### Data for processing

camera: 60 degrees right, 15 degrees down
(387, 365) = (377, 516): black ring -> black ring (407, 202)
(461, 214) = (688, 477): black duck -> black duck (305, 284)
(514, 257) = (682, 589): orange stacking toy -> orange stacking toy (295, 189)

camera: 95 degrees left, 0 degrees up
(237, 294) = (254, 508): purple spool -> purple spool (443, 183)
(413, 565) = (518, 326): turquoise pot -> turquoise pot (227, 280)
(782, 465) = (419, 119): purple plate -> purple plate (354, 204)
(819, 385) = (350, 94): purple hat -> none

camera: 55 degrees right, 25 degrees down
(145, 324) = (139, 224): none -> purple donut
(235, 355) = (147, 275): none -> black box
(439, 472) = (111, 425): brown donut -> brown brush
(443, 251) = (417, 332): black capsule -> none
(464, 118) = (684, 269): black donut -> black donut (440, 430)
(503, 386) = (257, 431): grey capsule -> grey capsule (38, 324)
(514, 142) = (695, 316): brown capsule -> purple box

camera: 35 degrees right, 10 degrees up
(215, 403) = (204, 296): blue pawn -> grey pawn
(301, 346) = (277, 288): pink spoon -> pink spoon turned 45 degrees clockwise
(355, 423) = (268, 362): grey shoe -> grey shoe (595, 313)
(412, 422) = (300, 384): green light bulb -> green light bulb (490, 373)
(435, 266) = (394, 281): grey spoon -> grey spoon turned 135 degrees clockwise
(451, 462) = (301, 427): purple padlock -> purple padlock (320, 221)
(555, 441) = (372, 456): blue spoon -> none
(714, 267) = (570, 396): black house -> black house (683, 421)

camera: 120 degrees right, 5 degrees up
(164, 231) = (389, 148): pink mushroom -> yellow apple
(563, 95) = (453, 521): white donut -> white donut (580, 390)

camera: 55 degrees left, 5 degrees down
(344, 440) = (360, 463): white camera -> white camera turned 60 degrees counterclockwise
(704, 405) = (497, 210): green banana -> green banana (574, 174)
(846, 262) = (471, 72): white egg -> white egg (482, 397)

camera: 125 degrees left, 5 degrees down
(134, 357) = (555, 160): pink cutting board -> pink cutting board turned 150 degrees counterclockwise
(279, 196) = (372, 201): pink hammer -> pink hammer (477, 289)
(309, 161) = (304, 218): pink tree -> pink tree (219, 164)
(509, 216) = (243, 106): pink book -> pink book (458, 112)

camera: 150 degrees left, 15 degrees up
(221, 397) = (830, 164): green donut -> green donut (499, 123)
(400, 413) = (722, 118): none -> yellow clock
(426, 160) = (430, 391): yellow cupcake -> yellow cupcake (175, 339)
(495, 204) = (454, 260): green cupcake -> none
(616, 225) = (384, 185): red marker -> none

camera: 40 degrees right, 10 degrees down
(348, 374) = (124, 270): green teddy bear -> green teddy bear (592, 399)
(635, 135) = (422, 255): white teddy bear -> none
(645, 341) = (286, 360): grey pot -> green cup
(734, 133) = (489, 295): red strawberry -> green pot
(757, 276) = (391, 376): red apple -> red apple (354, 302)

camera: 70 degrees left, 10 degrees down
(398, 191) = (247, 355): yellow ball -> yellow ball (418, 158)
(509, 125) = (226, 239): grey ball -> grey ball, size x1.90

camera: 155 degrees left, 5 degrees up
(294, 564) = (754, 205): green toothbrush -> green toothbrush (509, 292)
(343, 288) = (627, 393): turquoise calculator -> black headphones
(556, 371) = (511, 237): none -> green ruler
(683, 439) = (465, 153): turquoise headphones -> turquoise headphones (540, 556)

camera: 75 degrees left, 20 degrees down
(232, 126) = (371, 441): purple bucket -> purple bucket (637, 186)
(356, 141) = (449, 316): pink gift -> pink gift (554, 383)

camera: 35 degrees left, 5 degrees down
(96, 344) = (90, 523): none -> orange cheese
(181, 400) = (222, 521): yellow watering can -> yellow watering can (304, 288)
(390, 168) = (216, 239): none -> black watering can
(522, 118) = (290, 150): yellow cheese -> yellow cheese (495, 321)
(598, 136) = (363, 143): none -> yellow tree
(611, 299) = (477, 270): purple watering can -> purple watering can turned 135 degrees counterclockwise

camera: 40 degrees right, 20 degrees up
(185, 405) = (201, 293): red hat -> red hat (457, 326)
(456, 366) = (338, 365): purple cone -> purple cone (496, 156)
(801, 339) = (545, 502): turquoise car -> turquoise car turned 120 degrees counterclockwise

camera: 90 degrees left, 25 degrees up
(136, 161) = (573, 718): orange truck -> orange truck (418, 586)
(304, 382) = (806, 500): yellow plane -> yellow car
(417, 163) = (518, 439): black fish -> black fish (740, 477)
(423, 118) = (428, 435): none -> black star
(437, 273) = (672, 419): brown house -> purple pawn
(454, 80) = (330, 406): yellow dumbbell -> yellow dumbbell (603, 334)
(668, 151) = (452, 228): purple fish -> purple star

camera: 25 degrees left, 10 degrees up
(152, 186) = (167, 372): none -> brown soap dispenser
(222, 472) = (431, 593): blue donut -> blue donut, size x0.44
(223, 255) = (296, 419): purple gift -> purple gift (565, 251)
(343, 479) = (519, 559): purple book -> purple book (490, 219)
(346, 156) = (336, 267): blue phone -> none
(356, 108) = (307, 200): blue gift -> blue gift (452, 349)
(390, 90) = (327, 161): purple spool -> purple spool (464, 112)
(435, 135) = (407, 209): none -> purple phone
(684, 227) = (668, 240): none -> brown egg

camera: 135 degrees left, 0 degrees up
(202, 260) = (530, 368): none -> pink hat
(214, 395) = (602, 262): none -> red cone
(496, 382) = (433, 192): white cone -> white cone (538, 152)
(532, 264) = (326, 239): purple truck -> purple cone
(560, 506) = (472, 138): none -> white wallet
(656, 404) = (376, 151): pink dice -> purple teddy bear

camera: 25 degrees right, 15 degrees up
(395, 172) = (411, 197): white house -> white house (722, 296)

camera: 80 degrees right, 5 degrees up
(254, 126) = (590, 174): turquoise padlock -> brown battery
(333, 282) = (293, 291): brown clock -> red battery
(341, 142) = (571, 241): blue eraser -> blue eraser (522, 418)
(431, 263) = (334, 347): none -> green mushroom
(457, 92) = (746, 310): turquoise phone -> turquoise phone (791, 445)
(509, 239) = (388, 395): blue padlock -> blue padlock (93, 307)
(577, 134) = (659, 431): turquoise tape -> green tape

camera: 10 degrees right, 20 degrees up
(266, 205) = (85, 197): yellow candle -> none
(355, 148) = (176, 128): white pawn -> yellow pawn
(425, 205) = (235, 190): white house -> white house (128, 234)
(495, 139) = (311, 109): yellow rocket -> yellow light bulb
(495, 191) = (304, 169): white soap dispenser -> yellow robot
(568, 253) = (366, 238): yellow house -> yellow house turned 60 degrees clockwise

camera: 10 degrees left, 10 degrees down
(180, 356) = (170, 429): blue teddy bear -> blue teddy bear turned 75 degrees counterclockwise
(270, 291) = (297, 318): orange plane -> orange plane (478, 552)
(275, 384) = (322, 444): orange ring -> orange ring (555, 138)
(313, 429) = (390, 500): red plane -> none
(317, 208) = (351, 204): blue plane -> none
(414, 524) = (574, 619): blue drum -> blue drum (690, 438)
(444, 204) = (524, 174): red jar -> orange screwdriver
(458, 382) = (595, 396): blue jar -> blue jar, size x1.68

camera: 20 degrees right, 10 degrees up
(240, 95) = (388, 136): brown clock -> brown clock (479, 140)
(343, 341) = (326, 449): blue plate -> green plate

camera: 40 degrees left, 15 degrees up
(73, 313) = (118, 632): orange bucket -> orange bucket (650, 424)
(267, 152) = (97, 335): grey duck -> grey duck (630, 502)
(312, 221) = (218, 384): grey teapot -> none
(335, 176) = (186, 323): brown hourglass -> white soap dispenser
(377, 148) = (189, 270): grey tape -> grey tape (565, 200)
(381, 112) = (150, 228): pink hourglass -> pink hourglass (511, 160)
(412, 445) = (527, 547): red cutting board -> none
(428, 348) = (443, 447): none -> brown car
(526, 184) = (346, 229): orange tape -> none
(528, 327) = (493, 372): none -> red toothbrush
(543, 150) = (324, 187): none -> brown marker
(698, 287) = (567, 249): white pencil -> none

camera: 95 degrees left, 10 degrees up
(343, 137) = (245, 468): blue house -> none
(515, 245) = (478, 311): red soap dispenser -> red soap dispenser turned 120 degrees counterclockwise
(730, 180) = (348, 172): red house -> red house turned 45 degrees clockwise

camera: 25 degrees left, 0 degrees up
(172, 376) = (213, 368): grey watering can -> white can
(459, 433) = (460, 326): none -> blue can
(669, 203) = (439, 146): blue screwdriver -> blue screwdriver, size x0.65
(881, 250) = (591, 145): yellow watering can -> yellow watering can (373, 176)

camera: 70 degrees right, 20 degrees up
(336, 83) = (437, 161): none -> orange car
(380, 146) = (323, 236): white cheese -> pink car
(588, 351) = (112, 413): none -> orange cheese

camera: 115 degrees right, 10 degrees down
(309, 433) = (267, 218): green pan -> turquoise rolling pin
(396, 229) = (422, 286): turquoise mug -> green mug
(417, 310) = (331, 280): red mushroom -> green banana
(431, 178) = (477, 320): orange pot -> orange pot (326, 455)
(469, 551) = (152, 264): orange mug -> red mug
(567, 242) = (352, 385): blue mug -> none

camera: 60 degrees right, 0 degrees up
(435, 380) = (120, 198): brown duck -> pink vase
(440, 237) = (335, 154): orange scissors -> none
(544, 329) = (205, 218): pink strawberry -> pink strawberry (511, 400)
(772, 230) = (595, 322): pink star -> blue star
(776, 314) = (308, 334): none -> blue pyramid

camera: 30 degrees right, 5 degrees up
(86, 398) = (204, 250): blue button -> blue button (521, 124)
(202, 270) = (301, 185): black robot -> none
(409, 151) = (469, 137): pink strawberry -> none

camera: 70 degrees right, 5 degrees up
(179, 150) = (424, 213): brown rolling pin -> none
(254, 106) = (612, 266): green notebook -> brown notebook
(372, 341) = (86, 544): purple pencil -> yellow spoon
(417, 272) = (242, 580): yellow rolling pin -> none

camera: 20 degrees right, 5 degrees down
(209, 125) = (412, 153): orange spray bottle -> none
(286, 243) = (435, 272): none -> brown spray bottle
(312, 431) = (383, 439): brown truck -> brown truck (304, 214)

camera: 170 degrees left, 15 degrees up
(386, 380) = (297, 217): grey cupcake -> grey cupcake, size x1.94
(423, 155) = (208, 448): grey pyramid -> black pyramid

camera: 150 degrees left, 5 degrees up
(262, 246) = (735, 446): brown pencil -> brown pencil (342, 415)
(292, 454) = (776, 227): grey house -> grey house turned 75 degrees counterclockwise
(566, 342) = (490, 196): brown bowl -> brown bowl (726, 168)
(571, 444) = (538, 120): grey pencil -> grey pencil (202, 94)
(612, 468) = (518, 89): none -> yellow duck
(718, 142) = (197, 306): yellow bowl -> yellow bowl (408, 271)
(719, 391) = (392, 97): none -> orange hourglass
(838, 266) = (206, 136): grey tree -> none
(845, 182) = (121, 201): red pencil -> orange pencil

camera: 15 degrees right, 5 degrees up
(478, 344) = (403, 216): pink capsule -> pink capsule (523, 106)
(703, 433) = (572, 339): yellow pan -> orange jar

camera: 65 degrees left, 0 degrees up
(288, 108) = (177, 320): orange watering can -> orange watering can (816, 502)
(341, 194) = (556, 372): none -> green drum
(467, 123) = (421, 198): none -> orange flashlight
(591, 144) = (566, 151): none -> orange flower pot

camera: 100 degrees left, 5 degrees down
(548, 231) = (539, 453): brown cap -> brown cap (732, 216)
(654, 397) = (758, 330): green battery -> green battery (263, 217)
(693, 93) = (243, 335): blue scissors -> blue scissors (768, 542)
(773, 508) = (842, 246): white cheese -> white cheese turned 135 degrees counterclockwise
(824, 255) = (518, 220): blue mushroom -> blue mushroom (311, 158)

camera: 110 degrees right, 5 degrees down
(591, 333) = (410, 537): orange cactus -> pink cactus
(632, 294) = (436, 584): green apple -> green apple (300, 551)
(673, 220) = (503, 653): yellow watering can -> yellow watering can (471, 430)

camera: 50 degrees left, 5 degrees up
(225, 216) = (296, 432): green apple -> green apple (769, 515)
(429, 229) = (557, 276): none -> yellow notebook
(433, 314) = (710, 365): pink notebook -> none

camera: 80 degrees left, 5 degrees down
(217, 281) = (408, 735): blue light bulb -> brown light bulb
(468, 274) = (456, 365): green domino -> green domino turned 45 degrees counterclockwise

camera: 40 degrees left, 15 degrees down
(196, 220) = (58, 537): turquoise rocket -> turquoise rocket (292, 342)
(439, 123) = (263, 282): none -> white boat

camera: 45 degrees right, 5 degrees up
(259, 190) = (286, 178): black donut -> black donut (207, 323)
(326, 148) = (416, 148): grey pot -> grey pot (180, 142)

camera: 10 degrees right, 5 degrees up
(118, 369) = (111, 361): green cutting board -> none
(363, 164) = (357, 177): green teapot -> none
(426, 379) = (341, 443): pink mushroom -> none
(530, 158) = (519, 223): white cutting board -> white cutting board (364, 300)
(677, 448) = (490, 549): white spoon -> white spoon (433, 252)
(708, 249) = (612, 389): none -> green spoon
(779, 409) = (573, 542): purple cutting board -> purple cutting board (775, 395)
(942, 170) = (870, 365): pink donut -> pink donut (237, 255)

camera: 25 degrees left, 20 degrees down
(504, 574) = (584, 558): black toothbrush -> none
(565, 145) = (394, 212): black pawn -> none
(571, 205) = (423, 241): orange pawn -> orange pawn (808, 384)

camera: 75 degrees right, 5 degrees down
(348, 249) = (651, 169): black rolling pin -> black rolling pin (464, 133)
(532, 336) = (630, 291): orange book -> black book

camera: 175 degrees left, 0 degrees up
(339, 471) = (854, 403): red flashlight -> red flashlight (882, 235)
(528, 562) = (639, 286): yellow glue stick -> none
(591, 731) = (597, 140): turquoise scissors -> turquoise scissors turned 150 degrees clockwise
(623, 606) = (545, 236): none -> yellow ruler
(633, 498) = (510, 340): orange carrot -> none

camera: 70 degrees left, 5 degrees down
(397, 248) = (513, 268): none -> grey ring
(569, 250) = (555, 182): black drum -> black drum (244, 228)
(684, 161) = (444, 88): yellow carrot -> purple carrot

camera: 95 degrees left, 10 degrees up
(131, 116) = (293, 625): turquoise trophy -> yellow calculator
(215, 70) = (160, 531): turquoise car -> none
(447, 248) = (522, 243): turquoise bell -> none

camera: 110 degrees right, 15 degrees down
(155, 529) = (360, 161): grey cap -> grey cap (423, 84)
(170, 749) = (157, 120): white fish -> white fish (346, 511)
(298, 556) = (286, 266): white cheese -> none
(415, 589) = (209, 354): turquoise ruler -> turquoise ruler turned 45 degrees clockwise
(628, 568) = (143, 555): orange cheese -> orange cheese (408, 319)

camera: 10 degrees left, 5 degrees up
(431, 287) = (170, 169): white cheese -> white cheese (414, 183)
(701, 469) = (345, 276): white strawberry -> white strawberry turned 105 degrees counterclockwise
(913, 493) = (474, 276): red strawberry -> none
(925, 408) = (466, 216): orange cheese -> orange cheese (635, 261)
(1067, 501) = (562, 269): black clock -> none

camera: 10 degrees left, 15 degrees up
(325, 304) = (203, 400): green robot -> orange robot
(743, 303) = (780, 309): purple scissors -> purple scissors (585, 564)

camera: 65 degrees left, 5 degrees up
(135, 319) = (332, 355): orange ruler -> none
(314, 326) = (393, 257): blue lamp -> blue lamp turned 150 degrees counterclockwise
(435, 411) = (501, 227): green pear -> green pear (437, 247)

######

*Work instruction*
Would you copy out exactly the lines above that start at the one containing "(443, 251) = (417, 332): black" and end at the one containing "(509, 216) = (243, 106): pink", inclusive?

*Solution for this exercise*
(443, 251) = (417, 332): black capsule -> none
(464, 118) = (684, 269): black donut -> black donut (440, 430)
(503, 386) = (257, 431): grey capsule -> grey capsule (38, 324)
(514, 142) = (695, 316): brown capsule -> purple box

camera: 35 degrees right, 10 degrees up
(215, 403) = (204, 296): blue pawn -> grey pawn
(301, 346) = (277, 288): pink spoon -> pink spoon turned 45 degrees clockwise
(355, 423) = (268, 362): grey shoe -> grey shoe (595, 313)
(412, 422) = (300, 384): green light bulb -> green light bulb (490, 373)
(435, 266) = (394, 281): grey spoon -> grey spoon turned 135 degrees clockwise
(451, 462) = (301, 427): purple padlock -> purple padlock (320, 221)
(555, 441) = (372, 456): blue spoon -> none
(714, 267) = (570, 396): black house -> black house (683, 421)

camera: 120 degrees right, 5 degrees up
(164, 231) = (389, 148): pink mushroom -> yellow apple
(563, 95) = (453, 521): white donut -> white donut (580, 390)

camera: 55 degrees left, 5 degrees down
(344, 440) = (360, 463): white camera -> white camera turned 60 degrees counterclockwise
(704, 405) = (497, 210): green banana -> green banana (574, 174)
(846, 262) = (471, 72): white egg -> white egg (482, 397)

camera: 125 degrees left, 5 degrees down
(134, 357) = (555, 160): pink cutting board -> pink cutting board turned 150 degrees counterclockwise
(279, 196) = (372, 201): pink hammer -> pink hammer (477, 289)
(309, 161) = (304, 218): pink tree -> pink tree (219, 164)
(509, 216) = (243, 106): pink book -> pink book (458, 112)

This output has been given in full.